Dataset entries ▸

= = = = =

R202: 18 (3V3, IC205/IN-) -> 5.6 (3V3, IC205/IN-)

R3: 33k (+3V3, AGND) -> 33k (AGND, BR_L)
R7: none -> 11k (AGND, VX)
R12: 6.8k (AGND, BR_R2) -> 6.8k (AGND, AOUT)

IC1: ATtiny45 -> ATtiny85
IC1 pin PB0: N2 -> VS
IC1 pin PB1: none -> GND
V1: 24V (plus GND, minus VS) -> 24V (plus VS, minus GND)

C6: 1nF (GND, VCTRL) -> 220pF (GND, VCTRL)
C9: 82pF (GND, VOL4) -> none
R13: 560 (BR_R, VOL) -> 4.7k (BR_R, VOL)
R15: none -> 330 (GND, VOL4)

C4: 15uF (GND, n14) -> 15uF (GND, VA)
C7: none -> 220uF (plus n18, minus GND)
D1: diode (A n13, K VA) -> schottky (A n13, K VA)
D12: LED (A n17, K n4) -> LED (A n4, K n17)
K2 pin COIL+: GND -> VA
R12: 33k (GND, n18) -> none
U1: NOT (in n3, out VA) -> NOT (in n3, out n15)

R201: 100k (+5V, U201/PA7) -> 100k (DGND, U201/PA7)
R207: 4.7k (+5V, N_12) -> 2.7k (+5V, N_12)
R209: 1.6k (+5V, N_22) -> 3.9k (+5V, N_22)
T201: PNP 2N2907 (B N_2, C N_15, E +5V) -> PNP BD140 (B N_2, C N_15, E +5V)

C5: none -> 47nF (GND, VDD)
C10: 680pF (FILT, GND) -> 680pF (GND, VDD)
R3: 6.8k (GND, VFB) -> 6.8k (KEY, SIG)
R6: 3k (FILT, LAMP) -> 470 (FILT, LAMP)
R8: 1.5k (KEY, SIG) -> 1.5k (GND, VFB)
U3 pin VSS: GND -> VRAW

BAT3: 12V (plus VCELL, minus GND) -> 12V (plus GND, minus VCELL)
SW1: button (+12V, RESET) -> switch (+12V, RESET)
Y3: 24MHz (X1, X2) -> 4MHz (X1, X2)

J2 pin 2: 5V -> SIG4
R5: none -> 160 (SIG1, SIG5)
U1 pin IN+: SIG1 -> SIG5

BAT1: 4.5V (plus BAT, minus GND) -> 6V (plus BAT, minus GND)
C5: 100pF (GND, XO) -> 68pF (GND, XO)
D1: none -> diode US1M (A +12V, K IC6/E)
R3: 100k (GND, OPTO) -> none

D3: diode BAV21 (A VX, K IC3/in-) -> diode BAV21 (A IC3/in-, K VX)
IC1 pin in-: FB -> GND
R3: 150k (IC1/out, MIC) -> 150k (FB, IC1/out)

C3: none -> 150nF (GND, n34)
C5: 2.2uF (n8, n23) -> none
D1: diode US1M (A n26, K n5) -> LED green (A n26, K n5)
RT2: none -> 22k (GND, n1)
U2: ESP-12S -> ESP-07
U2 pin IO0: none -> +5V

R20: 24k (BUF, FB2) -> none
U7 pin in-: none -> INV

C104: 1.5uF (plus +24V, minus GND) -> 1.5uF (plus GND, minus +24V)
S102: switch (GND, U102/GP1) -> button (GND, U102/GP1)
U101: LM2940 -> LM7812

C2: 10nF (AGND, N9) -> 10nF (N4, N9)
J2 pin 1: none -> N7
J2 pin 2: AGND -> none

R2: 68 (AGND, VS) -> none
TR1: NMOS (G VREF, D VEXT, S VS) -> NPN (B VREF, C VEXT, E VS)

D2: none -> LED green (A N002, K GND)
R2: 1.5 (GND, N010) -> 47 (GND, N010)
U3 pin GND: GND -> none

= = = = =

Work item ▸ In the data above, start at the line that has "Y3: 24MHz (X1, X2) -> 4MHz (X1, X2)", stop after the line that has "D2: none -> LED green (A N002, K GND)", and print every line in between exactly as it stands.

Response to this exercise ▸
Y3: 24MHz (X1, X2) -> 4MHz (X1, X2)

J2 pin 2: 5V -> SIG4
R5: none -> 160 (SIG1, SIG5)
U1 pin IN+: SIG1 -> SIG5

BAT1: 4.5V (plus BAT, minus GND) -> 6V (plus BAT, minus GND)
C5: 100pF (GND, XO) -> 68pF (GND, XO)
D1: none -> diode US1M (A +12V, K IC6/E)
R3: 100k (GND, OPTO) -> none

D3: diode BAV21 (A VX, K IC3/in-) -> diode BAV21 (A IC3/in-, K VX)
IC1 pin in-: FB -> GND
R3: 150k (IC1/out, MIC) -> 150k (FB, IC1/out)

C3: none -> 150nF (GND, n34)
C5: 2.2uF (n8, n23) -> none
D1: diode US1M (A n26, K n5) -> LED green (A n26, K n5)
RT2: none -> 22k (GND, n1)
U2: ESP-12S -> ESP-07
U2 pin IO0: none -> +5V

R20: 24k (BUF, FB2) -> none
U7 pin in-: none -> INV

C104: 1.5uF (plus +24V, minus GND) -> 1.5uF (plus GND, minus +24V)
S102: switch (GND, U102/GP1) -> button (GND, U102/GP1)
U101: LM2940 -> LM7812

C2: 10nF (AGND, N9) -> 10nF (N4, N9)
J2 pin 1: none -> N7
J2 pin 2: AGND -> none

R2: 68 (AGND, VS) -> none
TR1: NMOS (G VREF, D VEXT, S VS) -> NPN (B VREF, C VEXT, E VS)

D2: none -> LED green (A N002, K GND)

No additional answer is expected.